● **Exercise prompt**:
Count the lines in the records below that contain the string "kern", with case counting, and reply with that number alone.

● **Extracted entries**:
= = = = =
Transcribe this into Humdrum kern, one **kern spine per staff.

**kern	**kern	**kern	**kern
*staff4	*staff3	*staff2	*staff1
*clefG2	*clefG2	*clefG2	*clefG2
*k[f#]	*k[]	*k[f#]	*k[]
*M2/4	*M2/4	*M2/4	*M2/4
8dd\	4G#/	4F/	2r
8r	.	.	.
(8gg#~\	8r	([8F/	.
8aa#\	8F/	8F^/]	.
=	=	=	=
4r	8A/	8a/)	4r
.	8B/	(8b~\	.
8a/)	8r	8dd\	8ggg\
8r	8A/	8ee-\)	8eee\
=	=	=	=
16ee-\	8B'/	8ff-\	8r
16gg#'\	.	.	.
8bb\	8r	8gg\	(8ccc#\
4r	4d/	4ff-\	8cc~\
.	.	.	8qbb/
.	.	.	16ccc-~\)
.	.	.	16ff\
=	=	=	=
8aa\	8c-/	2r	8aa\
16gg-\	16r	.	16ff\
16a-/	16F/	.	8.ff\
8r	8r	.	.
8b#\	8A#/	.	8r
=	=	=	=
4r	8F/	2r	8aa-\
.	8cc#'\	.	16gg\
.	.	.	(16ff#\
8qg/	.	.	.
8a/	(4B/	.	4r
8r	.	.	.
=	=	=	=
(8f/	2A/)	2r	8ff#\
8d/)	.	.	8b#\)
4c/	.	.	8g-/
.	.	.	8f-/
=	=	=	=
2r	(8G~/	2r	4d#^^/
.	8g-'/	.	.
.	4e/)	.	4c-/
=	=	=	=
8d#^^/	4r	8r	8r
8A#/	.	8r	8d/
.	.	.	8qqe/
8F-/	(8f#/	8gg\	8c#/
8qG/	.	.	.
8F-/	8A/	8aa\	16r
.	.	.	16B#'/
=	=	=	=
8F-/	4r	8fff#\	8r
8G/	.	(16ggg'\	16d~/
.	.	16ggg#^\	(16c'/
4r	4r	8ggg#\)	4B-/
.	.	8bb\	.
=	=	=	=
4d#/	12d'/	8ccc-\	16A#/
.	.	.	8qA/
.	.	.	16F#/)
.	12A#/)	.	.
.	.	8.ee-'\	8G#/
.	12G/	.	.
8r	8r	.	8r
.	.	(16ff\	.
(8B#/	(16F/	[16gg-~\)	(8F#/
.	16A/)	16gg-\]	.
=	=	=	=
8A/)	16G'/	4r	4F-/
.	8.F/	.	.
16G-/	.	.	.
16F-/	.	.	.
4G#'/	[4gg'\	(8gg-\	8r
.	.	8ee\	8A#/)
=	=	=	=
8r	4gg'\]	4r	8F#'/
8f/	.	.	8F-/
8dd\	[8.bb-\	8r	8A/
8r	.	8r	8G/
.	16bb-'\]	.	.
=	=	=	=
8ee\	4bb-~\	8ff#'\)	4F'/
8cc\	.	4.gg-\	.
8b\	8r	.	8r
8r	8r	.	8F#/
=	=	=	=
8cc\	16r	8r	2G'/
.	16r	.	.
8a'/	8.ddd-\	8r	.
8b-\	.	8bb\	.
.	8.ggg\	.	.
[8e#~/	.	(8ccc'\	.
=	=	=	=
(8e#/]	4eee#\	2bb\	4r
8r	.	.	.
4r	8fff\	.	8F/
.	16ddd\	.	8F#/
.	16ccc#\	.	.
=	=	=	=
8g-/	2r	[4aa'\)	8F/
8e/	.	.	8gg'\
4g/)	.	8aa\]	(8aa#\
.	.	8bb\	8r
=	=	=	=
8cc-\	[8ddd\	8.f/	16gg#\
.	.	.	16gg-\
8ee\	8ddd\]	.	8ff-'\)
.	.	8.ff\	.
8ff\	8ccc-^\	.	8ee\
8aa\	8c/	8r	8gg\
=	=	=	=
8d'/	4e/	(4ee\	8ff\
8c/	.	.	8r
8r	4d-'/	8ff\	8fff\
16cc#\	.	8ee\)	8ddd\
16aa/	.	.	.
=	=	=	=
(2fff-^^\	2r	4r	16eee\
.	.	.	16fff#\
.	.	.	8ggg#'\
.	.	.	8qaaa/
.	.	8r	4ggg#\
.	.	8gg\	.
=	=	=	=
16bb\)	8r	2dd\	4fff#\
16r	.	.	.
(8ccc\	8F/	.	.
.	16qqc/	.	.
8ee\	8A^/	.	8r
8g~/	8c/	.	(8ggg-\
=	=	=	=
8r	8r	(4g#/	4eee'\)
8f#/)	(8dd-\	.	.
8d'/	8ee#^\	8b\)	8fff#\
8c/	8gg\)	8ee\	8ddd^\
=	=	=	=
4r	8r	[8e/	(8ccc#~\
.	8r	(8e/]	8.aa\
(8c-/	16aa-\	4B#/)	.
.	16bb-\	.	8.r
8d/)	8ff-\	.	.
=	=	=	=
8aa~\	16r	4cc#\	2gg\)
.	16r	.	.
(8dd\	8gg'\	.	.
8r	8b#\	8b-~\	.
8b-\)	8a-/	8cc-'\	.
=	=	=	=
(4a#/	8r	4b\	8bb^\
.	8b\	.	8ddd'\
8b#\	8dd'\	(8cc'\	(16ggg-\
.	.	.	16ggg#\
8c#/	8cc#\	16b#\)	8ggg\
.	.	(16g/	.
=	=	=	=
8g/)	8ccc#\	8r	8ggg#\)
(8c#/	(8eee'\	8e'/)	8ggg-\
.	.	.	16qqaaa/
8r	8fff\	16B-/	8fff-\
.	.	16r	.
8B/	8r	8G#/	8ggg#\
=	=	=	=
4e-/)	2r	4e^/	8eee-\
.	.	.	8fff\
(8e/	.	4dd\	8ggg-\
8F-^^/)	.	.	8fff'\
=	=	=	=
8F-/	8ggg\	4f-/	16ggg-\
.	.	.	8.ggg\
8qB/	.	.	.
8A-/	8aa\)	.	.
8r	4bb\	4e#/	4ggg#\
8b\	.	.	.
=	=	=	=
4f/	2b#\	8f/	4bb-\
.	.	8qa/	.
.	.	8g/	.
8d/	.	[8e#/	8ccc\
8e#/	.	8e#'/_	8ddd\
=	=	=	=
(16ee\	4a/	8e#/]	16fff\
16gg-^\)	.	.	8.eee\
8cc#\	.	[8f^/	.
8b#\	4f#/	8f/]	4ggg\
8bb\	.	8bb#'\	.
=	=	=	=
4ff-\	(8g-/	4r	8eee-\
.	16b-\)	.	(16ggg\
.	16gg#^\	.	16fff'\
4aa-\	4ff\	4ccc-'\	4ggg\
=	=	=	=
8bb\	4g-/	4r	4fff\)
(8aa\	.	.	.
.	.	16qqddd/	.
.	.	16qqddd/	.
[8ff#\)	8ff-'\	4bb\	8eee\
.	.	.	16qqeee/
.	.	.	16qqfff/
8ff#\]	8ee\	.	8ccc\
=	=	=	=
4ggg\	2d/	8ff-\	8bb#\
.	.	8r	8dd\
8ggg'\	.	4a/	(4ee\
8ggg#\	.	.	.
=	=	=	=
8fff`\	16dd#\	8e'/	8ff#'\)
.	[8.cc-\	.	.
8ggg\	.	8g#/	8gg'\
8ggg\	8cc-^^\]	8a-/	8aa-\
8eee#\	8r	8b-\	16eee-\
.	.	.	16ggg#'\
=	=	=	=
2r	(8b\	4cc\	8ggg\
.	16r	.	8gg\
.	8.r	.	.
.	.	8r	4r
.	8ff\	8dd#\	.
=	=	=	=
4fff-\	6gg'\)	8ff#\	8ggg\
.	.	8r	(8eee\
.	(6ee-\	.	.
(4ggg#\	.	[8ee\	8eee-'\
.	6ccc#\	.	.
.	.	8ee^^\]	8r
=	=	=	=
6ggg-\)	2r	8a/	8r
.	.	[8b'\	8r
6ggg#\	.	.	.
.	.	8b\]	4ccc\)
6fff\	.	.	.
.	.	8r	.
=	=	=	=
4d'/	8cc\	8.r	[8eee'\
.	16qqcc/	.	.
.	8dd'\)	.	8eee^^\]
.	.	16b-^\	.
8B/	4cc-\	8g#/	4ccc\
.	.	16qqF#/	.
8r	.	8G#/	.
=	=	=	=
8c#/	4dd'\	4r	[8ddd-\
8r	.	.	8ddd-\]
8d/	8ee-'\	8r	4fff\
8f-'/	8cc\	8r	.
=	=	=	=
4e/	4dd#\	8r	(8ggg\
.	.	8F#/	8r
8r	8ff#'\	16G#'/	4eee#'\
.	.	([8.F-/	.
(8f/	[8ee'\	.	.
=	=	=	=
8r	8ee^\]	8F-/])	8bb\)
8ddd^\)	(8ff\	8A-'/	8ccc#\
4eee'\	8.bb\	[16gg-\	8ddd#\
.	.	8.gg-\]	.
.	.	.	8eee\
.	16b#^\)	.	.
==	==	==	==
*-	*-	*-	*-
= = = = =
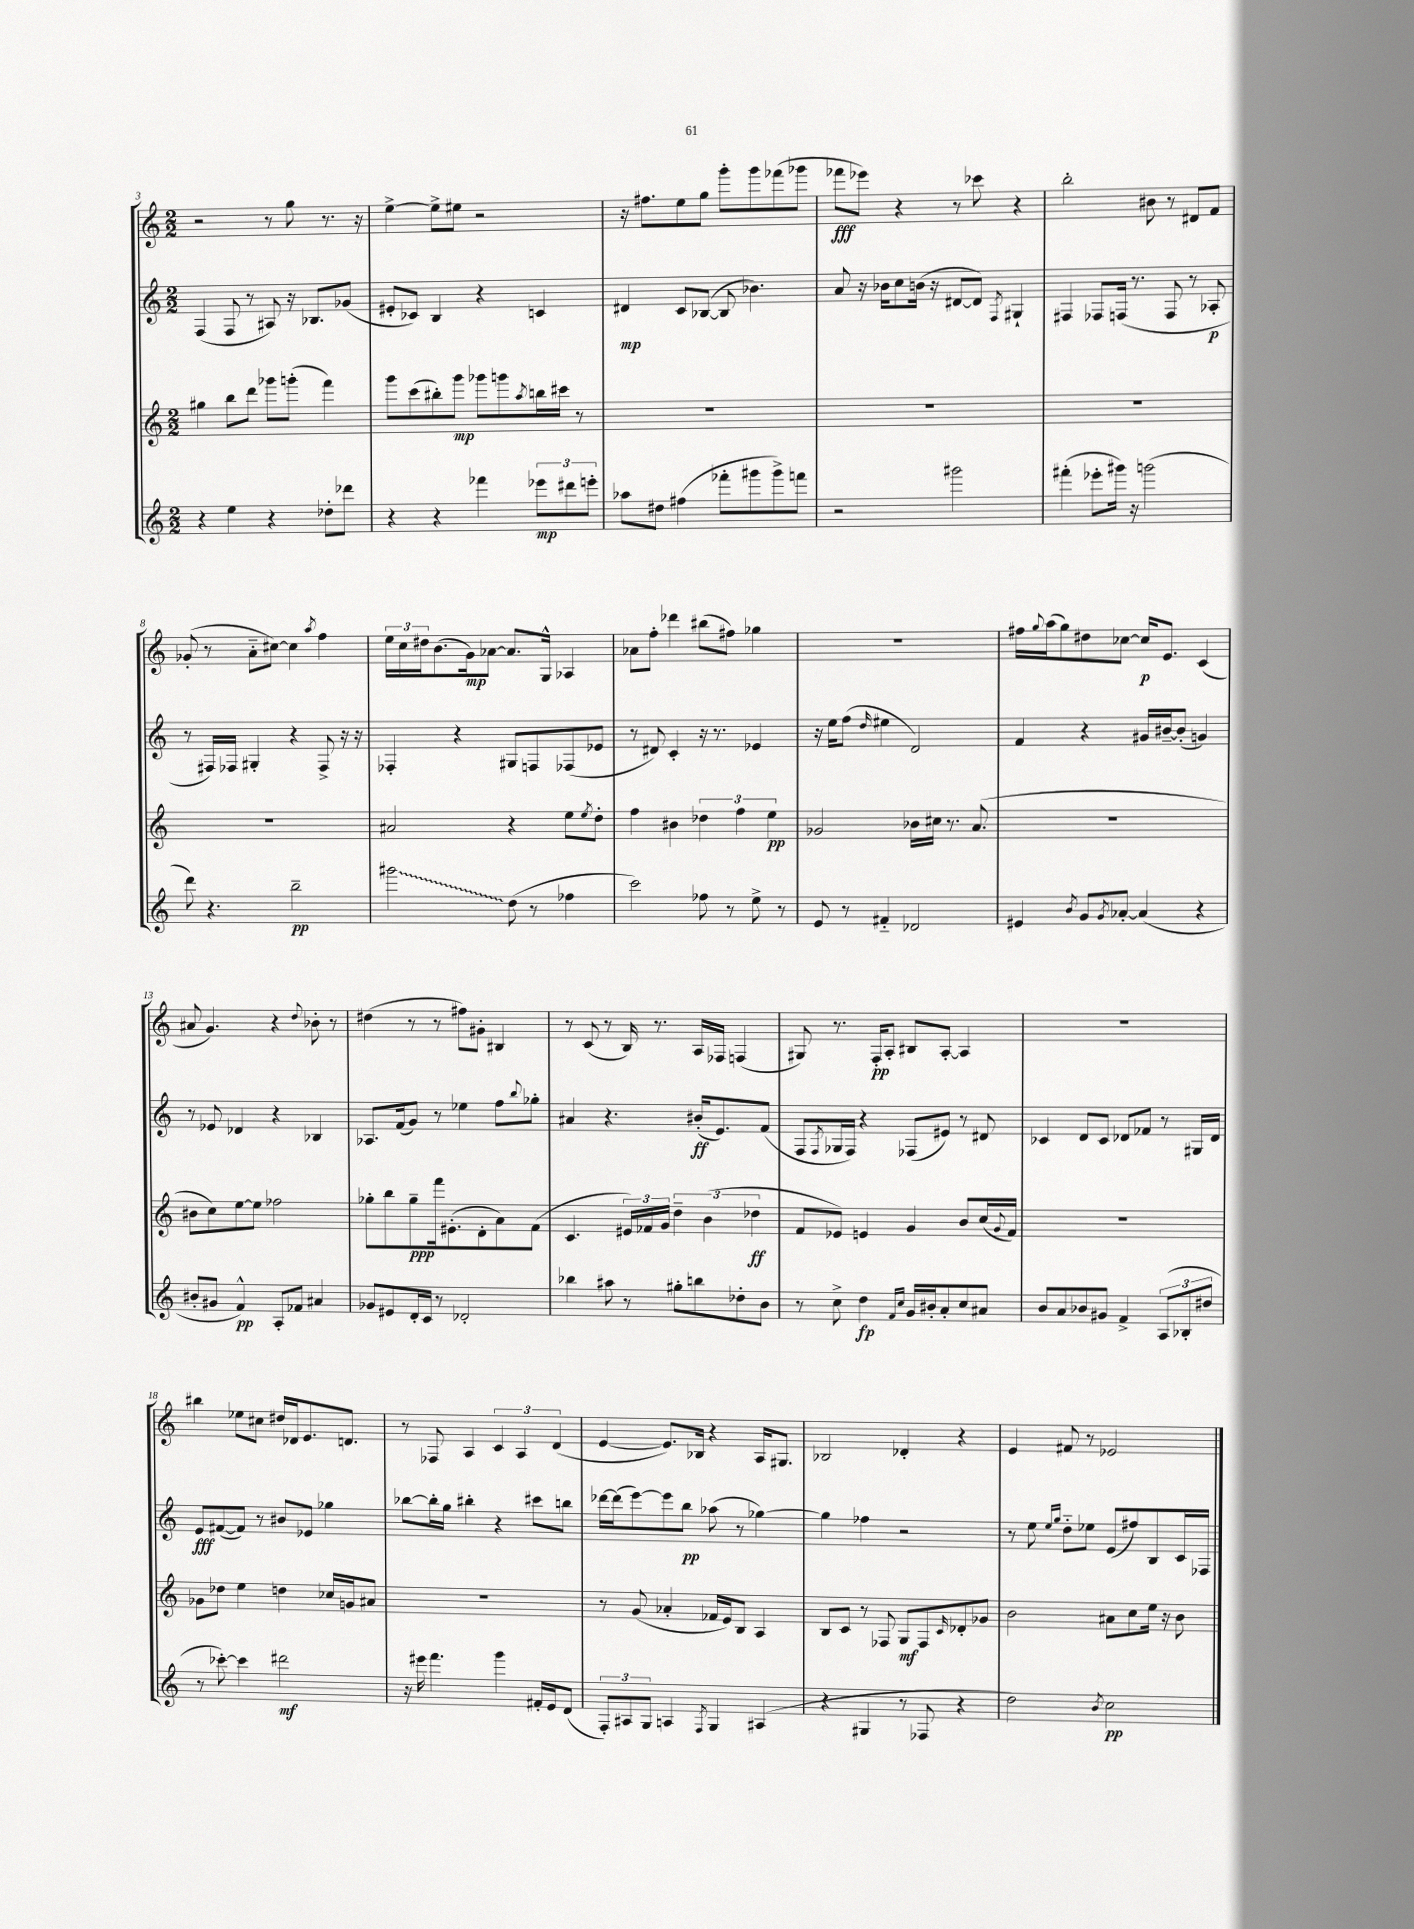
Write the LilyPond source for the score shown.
= = = = =
● **Expected output**:
2